──────── INPUT DATA ────────
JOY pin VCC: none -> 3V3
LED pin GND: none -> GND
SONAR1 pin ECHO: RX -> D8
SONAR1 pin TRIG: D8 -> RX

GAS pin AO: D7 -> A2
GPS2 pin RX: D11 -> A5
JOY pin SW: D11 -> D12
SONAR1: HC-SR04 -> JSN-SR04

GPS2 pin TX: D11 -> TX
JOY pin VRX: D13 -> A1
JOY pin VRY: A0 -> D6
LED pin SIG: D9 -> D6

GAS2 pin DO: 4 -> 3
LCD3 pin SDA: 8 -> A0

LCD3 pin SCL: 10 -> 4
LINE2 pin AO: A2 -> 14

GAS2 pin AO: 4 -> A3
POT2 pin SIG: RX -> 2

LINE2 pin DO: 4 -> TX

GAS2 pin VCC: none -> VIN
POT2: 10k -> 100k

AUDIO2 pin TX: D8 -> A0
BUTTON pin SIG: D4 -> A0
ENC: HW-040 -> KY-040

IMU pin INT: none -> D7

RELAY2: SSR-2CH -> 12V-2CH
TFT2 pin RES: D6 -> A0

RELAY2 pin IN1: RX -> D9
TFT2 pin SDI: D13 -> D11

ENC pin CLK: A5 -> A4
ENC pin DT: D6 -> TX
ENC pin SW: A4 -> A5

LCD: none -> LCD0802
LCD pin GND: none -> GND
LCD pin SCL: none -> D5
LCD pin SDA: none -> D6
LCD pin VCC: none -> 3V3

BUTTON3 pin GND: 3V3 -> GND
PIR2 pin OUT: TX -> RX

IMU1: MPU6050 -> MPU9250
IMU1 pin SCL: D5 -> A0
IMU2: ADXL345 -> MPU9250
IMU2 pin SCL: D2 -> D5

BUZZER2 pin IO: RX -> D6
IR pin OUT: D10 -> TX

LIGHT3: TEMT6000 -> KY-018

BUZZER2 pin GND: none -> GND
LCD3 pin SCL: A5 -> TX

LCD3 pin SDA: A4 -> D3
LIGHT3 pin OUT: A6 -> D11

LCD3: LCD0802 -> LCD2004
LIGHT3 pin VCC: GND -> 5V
────────
PROBLEM TO WORK ON
Each line in the listing is to be returned exactly.

ANSWER TO THE PROBLEM
JOY pin VCC: none -> 3V3
LED pin GND: none -> GND
SONAR1 pin ECHO: RX -> D8
SONAR1 pin TRIG: D8 -> RX

GAS pin AO: D7 -> A2
GPS2 pin RX: D11 -> A5
JOY pin SW: D11 -> D12
SONAR1: HC-SR04 -> JSN-SR04

GPS2 pin TX: D11 -> TX
JOY pin VRX: D13 -> A1
JOY pin VRY: A0 -> D6
LED pin SIG: D9 -> D6

GAS2 pin DO: 4 -> 3
LCD3 pin SDA: 8 -> A0

LCD3 pin SCL: 10 -> 4
LINE2 pin AO: A2 -> 14

GAS2 pin AO: 4 -> A3
POT2 pin SIG: RX -> 2

LINE2 pin DO: 4 -> TX

GAS2 pin VCC: none -> VIN
POT2: 10k -> 100k

AUDIO2 pin TX: D8 -> A0
BUTTON pin SIG: D4 -> A0
ENC: HW-040 -> KY-040

IMU pin INT: none -> D7

RELAY2: SSR-2CH -> 12V-2CH
TFT2 pin RES: D6 -> A0

RELAY2 pin IN1: RX -> D9
TFT2 pin SDI: D13 -> D11

ENC pin CLK: A5 -> A4
ENC pin DT: D6 -> TX
ENC pin SW: A4 -> A5

LCD: none -> LCD0802
LCD pin GND: none -> GND
LCD pin SCL: none -> D5
LCD pin SDA: none -> D6
LCD pin VCC: none -> 3V3

BUTTON3 pin GND: 3V3 -> GND
PIR2 pin OUT: TX -> RX

IMU1: MPU6050 -> MPU9250
IMU1 pin SCL: D5 -> A0
IMU2: ADXL345 -> MPU9250
IMU2 pin SCL: D2 -> D5

BUZZER2 pin IO: RX -> D6
IR pin OUT: D10 -> TX

LIGHT3: TEMT6000 -> KY-018

BUZZER2 pin GND: none -> GND
LCD3 pin SCL: A5 -> TX

LCD3 pin SDA: A4 -> D3
LIGHT3 pin OUT: A6 -> D11

LCD3: LCD0802 -> LCD2004
LIGHT3 pin VCC: GND -> 5V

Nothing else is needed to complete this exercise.